Restate the entries below in full, exactly as they read, but without pictures.
════════════════
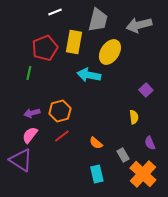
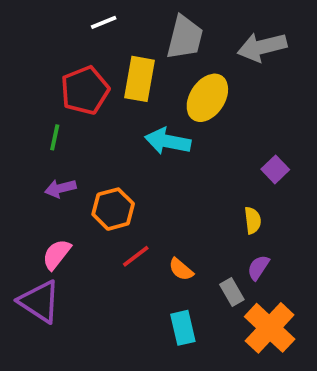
purple arrow: (32, 113) -> (60, 188), moved
red line: (62, 136) -> (136, 256), moved
purple semicircle: (150, 143) -> (258, 268), moved, turned 56

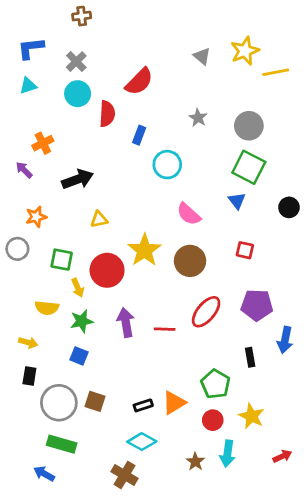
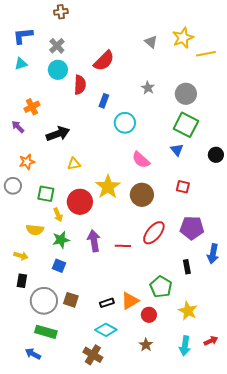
red circle: (213, 420) -> (149, 315), moved
cyan arrow: (227, 454) -> (185, 346), moved

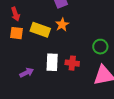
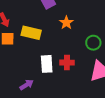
orange star: (62, 25) -> (66, 23), moved
purple arrow: (27, 73) -> (27, 85), moved

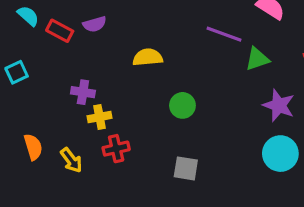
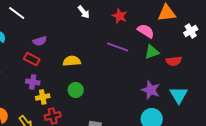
════════════════
# ANSWER
purple arrow: (32, 113) -> (60, 188), moved
red line: (62, 136) -> (136, 256), moved
purple semicircle: (150, 143) -> (258, 268), moved, turned 56

red circle: (213, 420) -> (149, 315), moved
cyan arrow: (227, 454) -> (185, 346), moved

orange star: (62, 25) -> (66, 23), moved
purple arrow: (27, 73) -> (27, 85), moved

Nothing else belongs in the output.